• _TASK REQUIREMENTS_
Every line from the one bearing "blue mug: 3 -> 5" through the last line of the records below is to be output exactly, and no other line; leave out the pictures.

EXERCISE MATERIALS section start

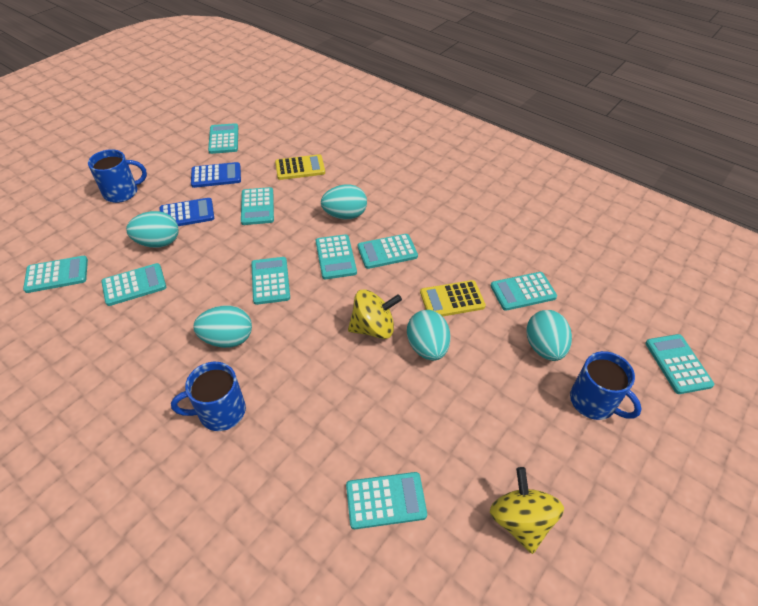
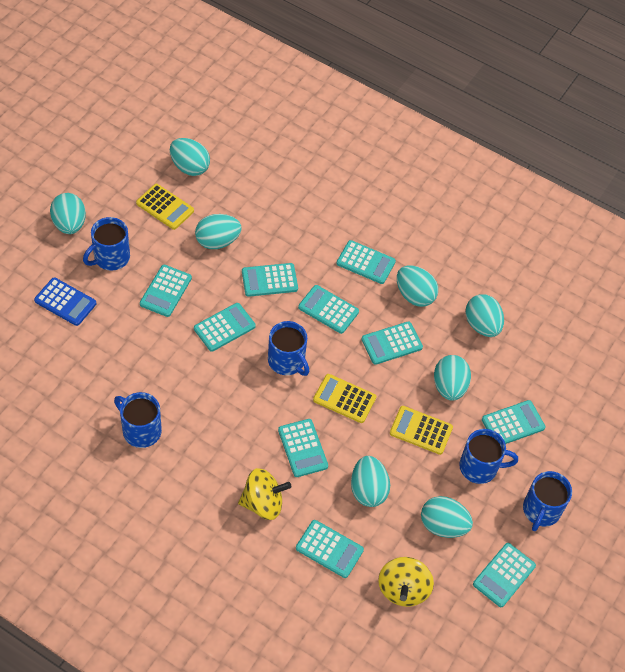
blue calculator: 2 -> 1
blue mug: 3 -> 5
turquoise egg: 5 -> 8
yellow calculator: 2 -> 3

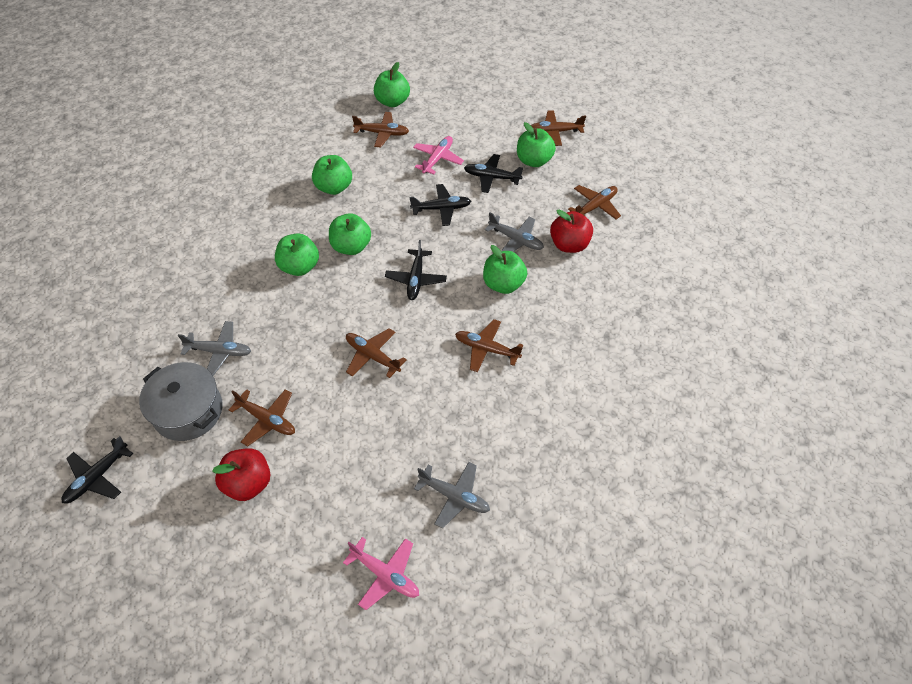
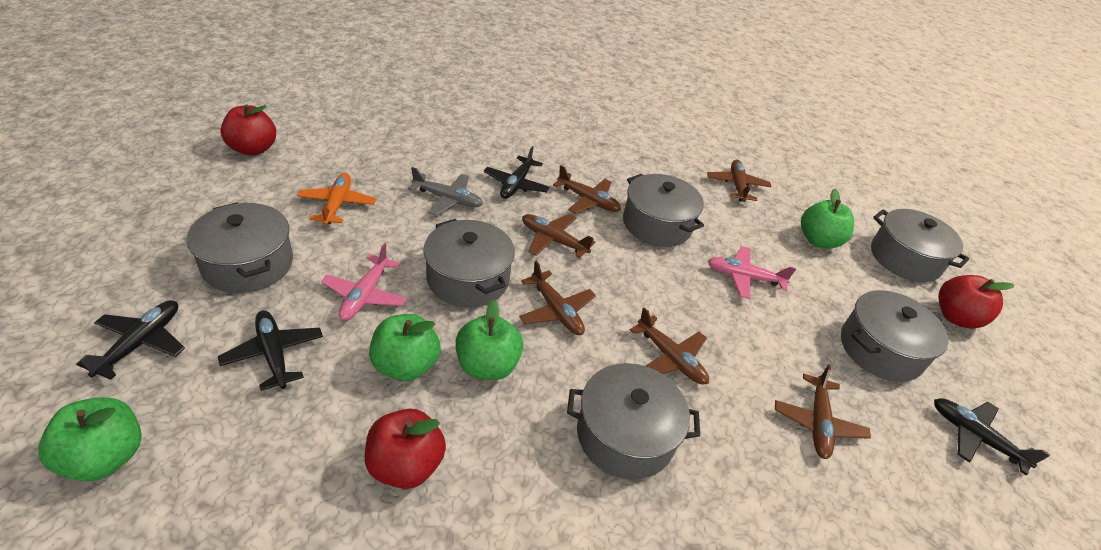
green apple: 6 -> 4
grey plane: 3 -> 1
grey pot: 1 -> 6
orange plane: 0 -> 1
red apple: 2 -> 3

EXERCISE MATERIALS section end

• _SOLUTION BELOW_
blue mug: 3 -> 5
turquoise egg: 5 -> 8
yellow calculator: 2 -> 3

green apple: 6 -> 4
grey plane: 3 -> 1
grey pot: 1 -> 6
orange plane: 0 -> 1
red apple: 2 -> 3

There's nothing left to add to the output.